▶ _EXERCISE DESCRIPTION_
Your reply should restate the lines from the top of the entries through the line containing "orange plate B3" word for word, with no pictures.

---------- THE INPUT ----------

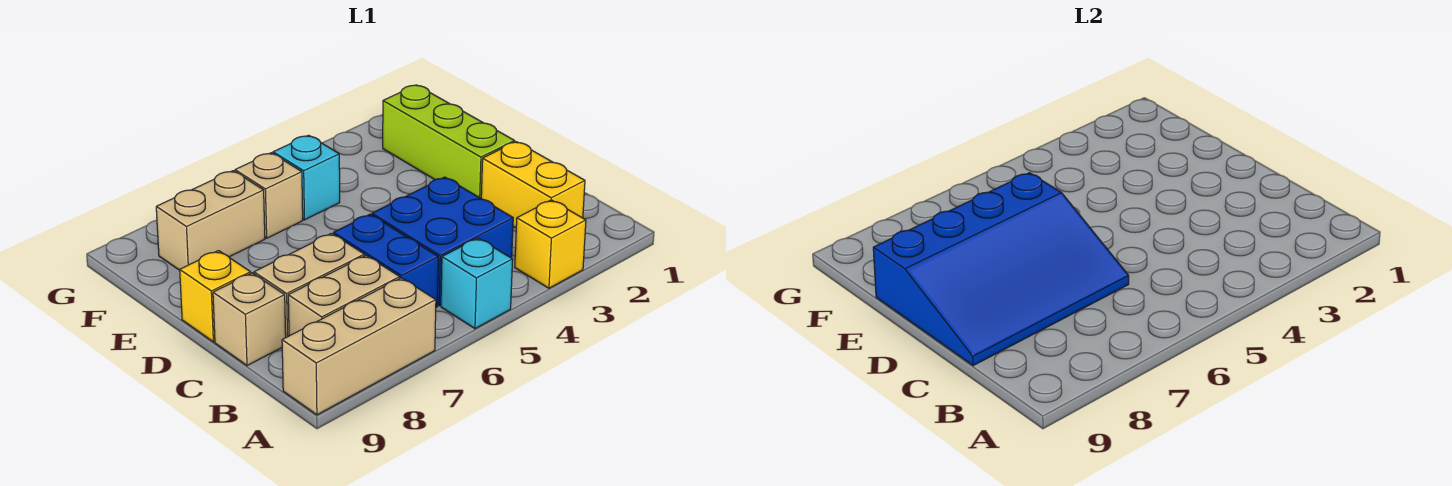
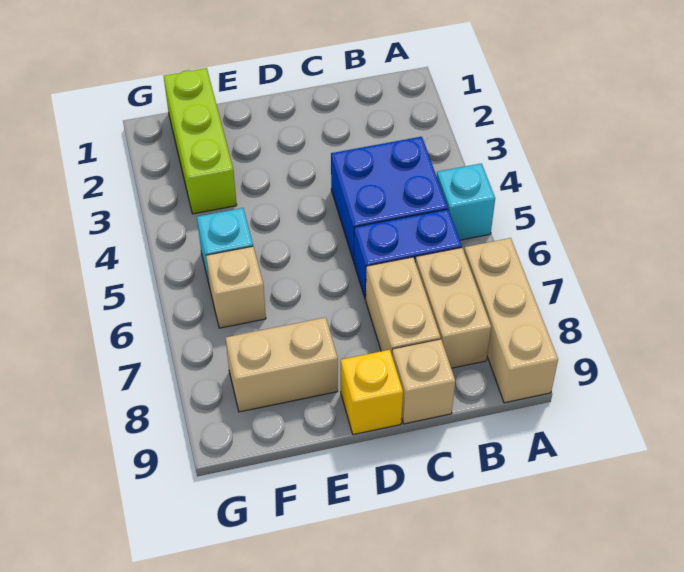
yellow brick A3 level 1 -> none
yellow brick B2:C2 level 1 -> none
blue slope C6:E9 level 2 top E -> none
lime brick D2:F2 level 1 -> lime brick F1:F3 level 1
tan brick F7:F8 level 1 -> tan brick E8:F8 level 1

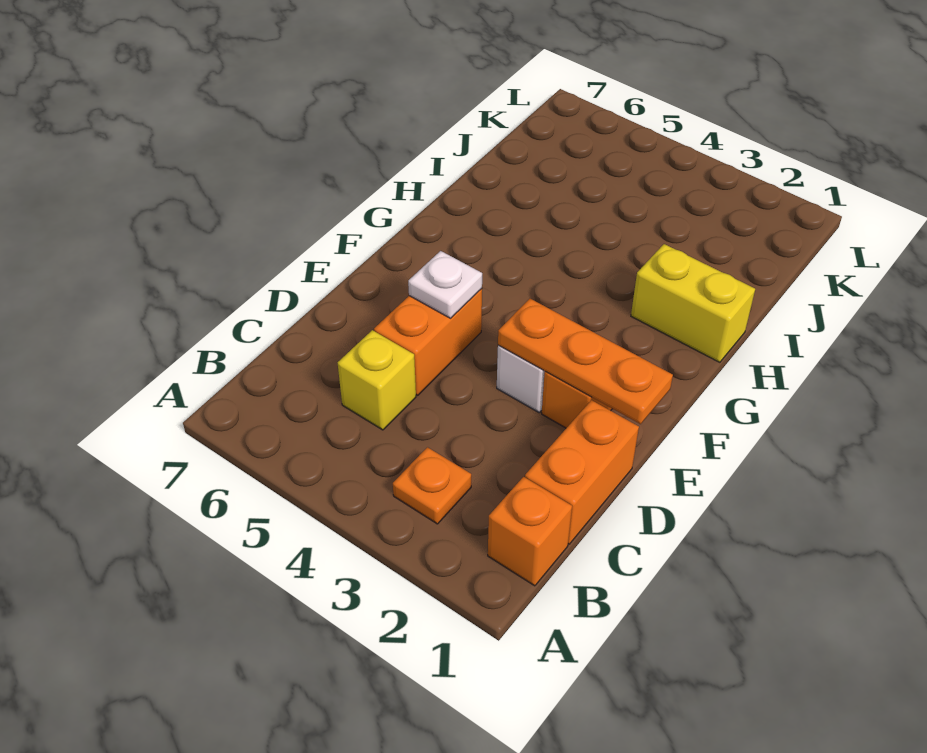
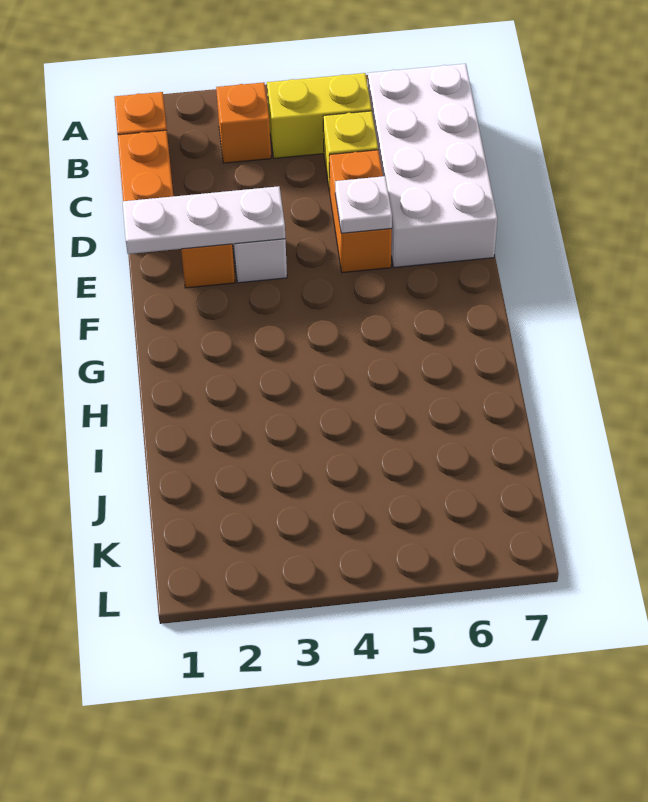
orange plate B3 level 1 -> orange brick B3 level 1
none -> white brick B6:E7 level 1
orange plate E1:E3 level 2 -> white plate E1:E3 level 2
yellow brick H1:H2 level 1 -> yellow brick B4:B5 level 1

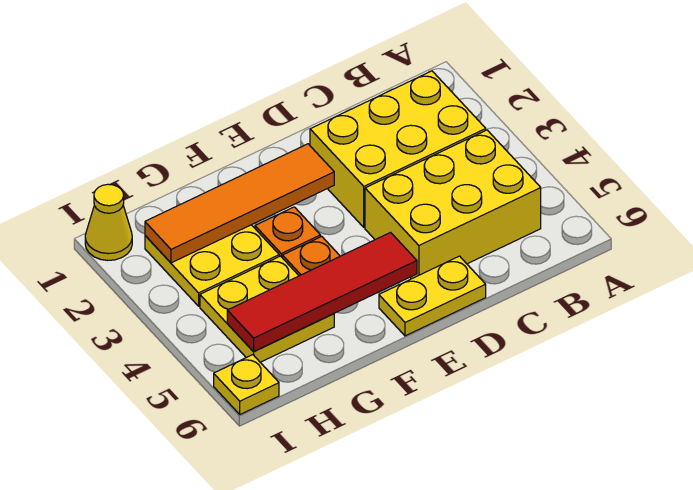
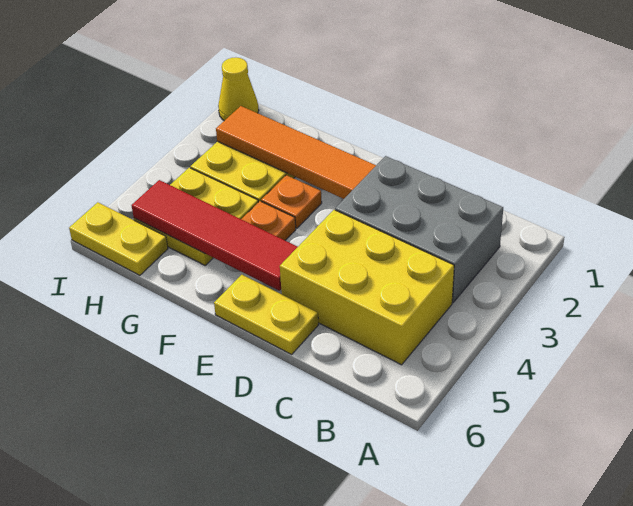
yellow brick B2:D3 level 1 -> grey brick B2:D3 level 1
yellow plate I6 level 1 -> yellow plate H6:I6 level 1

----------

▶ _TASK OUTPUT_
yellow brick A3 level 1 -> none
yellow brick B2:C2 level 1 -> none
blue slope C6:E9 level 2 top E -> none
lime brick D2:F2 level 1 -> lime brick F1:F3 level 1
tan brick F7:F8 level 1 -> tan brick E8:F8 level 1

orange plate B3 level 1 -> orange brick B3 level 1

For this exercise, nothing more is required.